───── Supplied material ─────

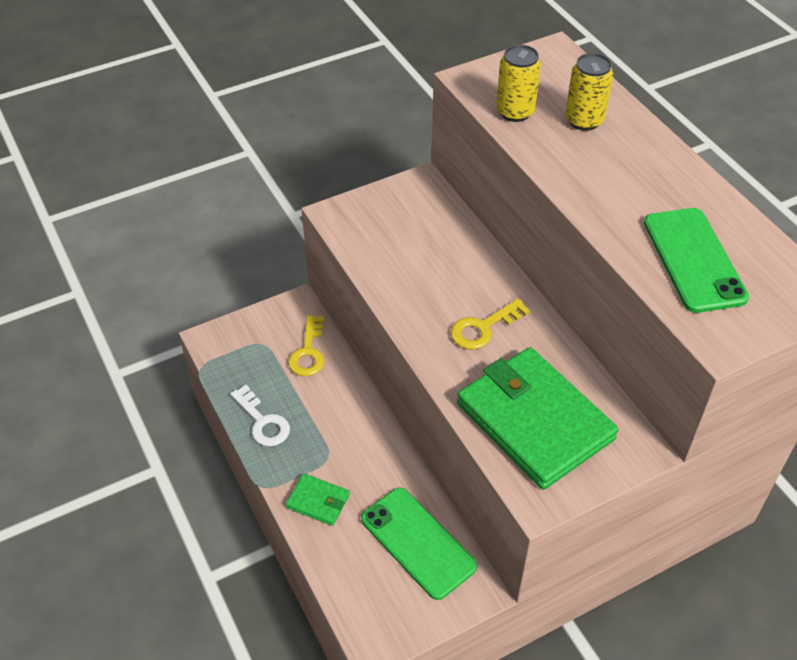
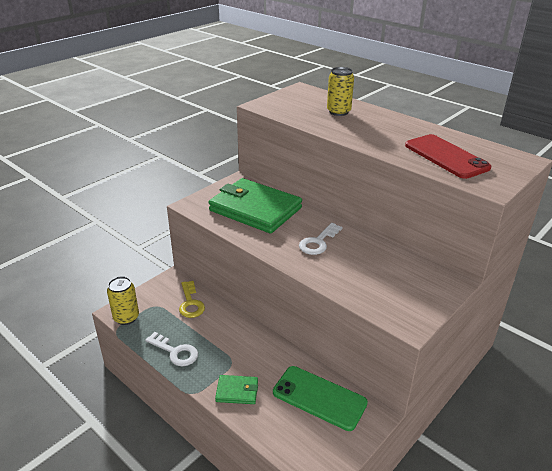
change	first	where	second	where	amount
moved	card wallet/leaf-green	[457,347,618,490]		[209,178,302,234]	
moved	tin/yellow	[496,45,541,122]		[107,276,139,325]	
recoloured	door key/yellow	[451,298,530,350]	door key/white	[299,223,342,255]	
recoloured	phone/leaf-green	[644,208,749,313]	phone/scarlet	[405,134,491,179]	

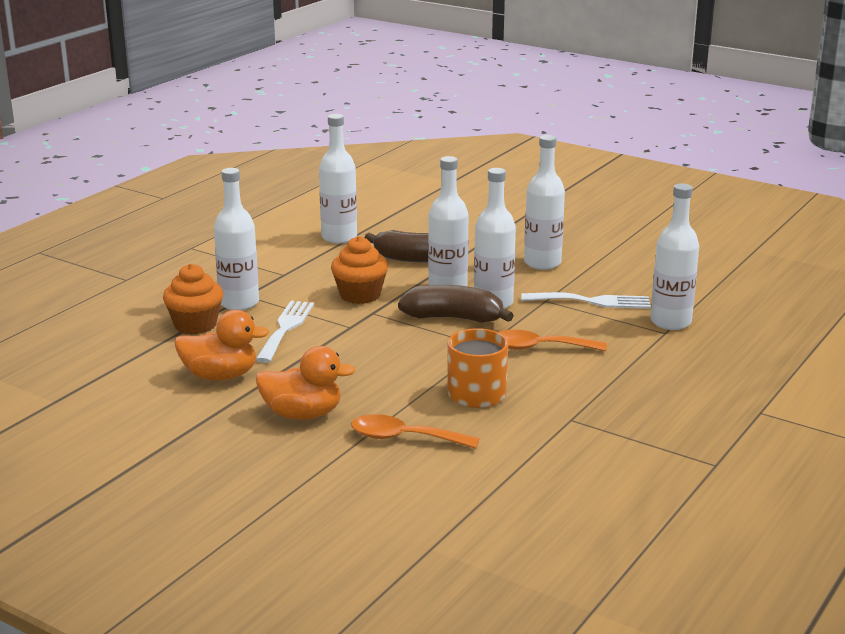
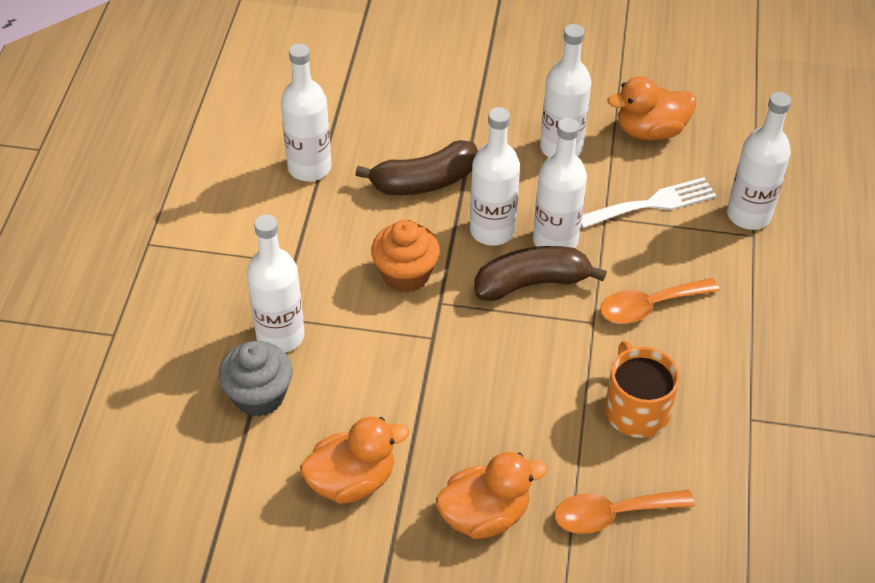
change	first	where	second	where	amount
removed	table fork/white	[256,301,314,363]			
added			duck/orange	[607,76,696,140]	
recoloured	cupcake/orange	[163,264,224,334]	cupcake/gray	[218,341,293,417]	

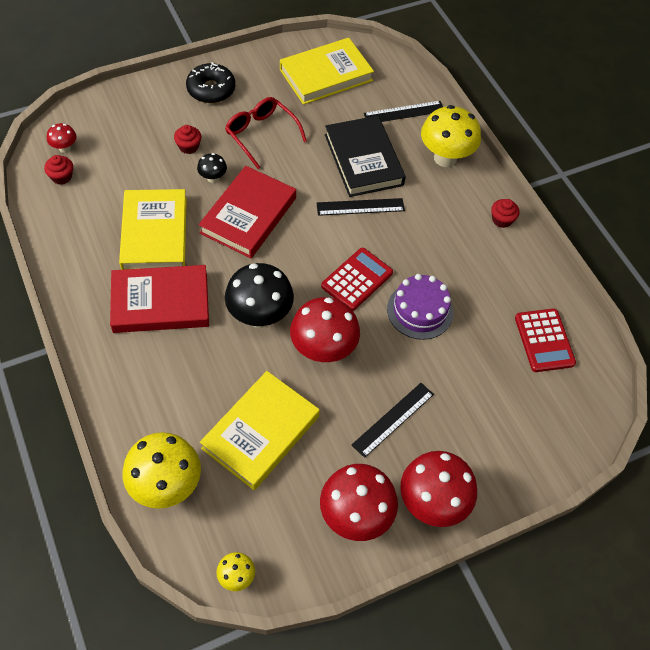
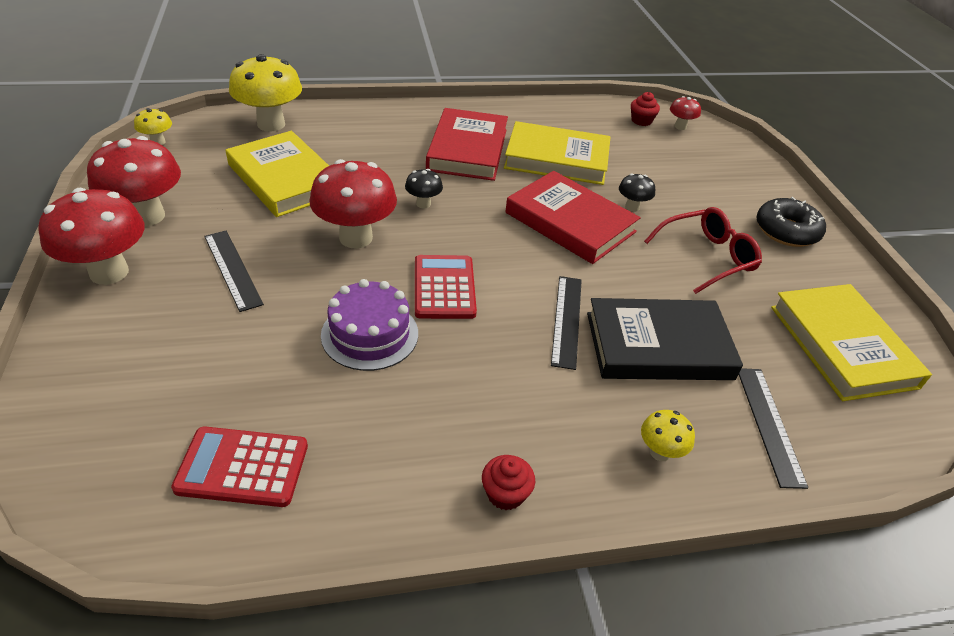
change	first	where	second	where	amount
removed	cupcake/scarlet	[174,125,201,154]			
turned	adding machine/scarlet	[321,248,393,311]		[415,255,477,319]	150 degrees counterclockwise
resized	fungus/ebony	[225,263,294,328]		[405,169,443,208]	x0.48
resized	fungus/yellow	[421,105,481,167]		[641,410,695,461]	x0.48

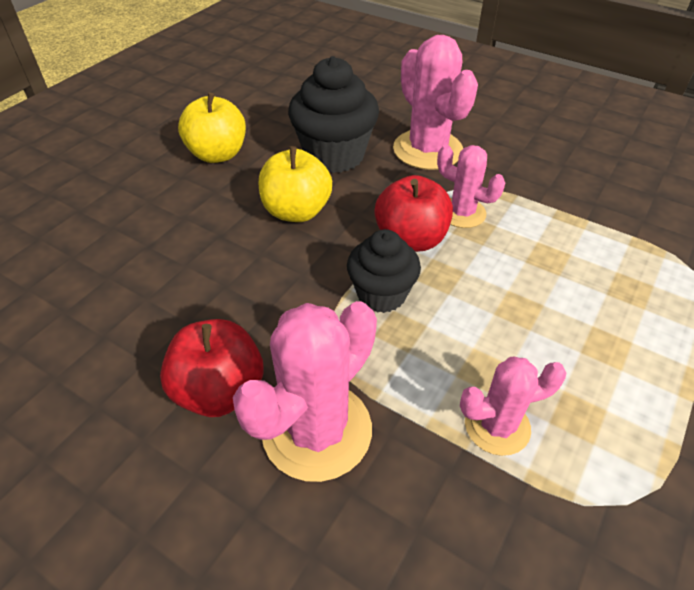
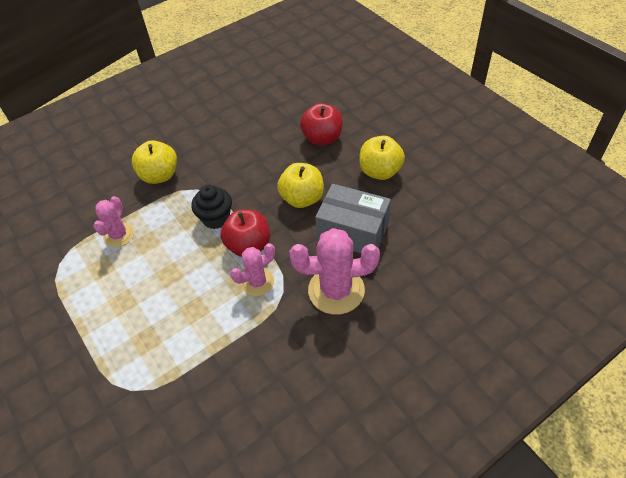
change	first	where	second	where	amount
moved	apple fruit/scarlet	[160,319,263,417]		[300,103,343,145]	
replaced	cactus/pink	[233,301,377,482]	apple fruit/yellow	[132,140,177,184]	
replaced	cupcake/ebony	[288,56,379,173]	parcel/gray	[315,184,391,253]	

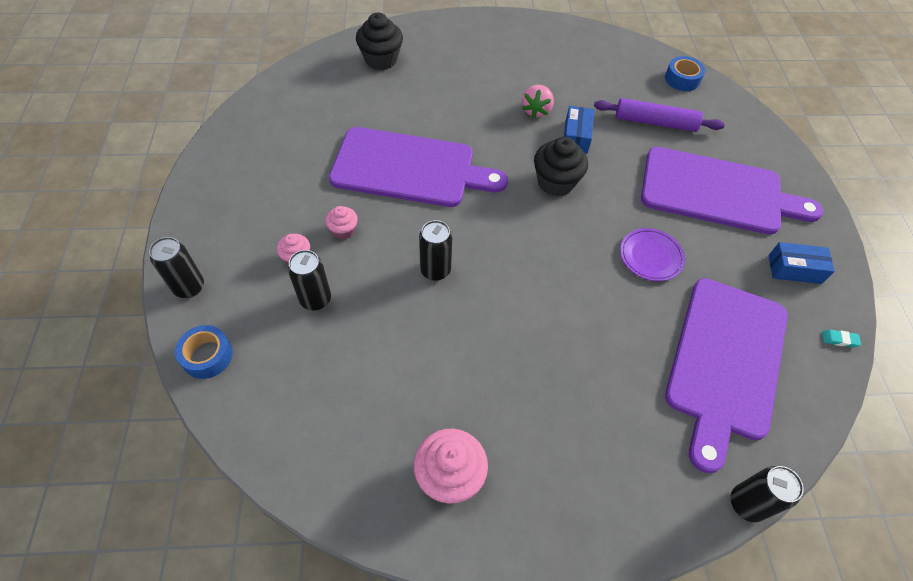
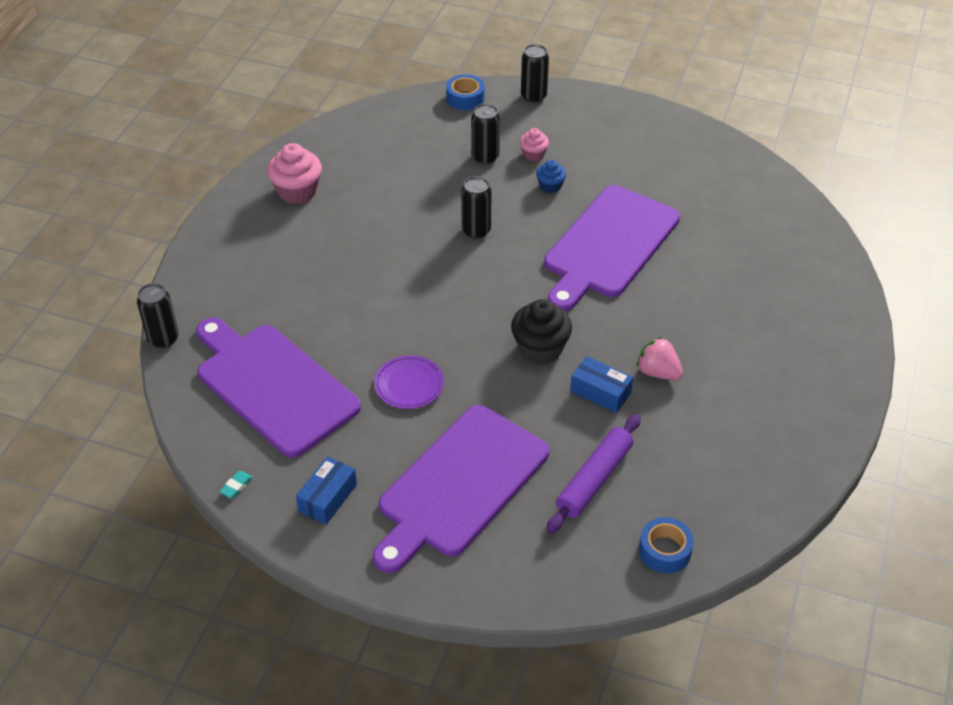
change	first	where	second	where	amount
removed	cupcake/ebony	[356,13,403,70]			
recoloured	cupcake/pink	[325,206,358,239]	cupcake/royal blue	[536,160,566,193]	

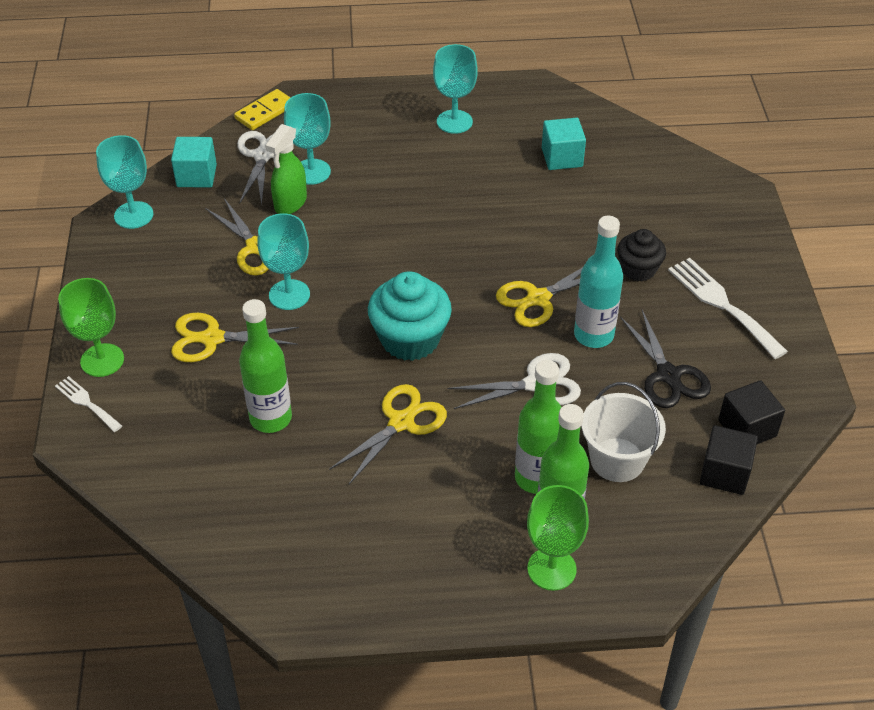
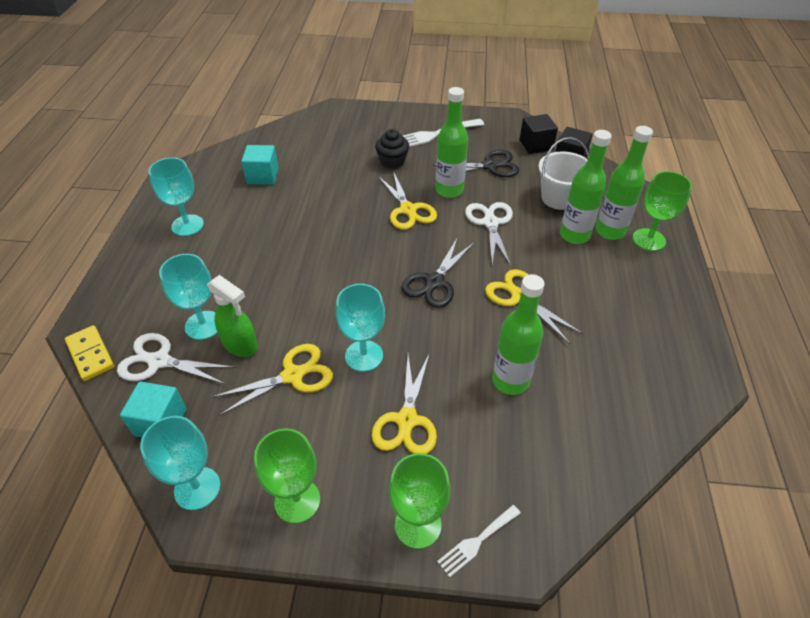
change	first	where	second	where	amount
added			wine glass/leaf-green	[254,428,320,523]	
replaced	cupcake/turquoise	[368,271,452,361]	pair of scissors/ebony	[401,237,474,308]	
recoloured	drink bottle/turquoise	[574,216,623,348]	drink bottle/leaf-green	[435,87,468,198]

─────

Problem to solve: Return an exact copy of the data above, apart from any pictures.

Result of this exercise:
change	first	where	second	where	amount
moved	card wallet/leaf-green	[457,347,618,490]		[209,178,302,234]	
moved	tin/yellow	[496,45,541,122]		[107,276,139,325]	
recoloured	door key/yellow	[451,298,530,350]	door key/white	[299,223,342,255]	
recoloured	phone/leaf-green	[644,208,749,313]	phone/scarlet	[405,134,491,179]	

change	first	where	second	where	amount
removed	table fork/white	[256,301,314,363]			
added			duck/orange	[607,76,696,140]	
recoloured	cupcake/orange	[163,264,224,334]	cupcake/gray	[218,341,293,417]	

change	first	where	second	where	amount
removed	cupcake/scarlet	[174,125,201,154]			
turned	adding machine/scarlet	[321,248,393,311]		[415,255,477,319]	150 degrees counterclockwise
resized	fungus/ebony	[225,263,294,328]		[405,169,443,208]	x0.48
resized	fungus/yellow	[421,105,481,167]		[641,410,695,461]	x0.48

change	first	where	second	where	amount
moved	apple fruit/scarlet	[160,319,263,417]		[300,103,343,145]	
replaced	cactus/pink	[233,301,377,482]	apple fruit/yellow	[132,140,177,184]	
replaced	cupcake/ebony	[288,56,379,173]	parcel/gray	[315,184,391,253]	

change	first	where	second	where	amount
removed	cupcake/ebony	[356,13,403,70]			
recoloured	cupcake/pink	[325,206,358,239]	cupcake/royal blue	[536,160,566,193]	

change	first	where	second	where	amount
added			wine glass/leaf-green	[254,428,320,523]	
replaced	cupcake/turquoise	[368,271,452,361]	pair of scissors/ebony	[401,237,474,308]	
recoloured	drink bottle/turquoise	[574,216,623,348]	drink bottle/leaf-green	[435,87,468,198]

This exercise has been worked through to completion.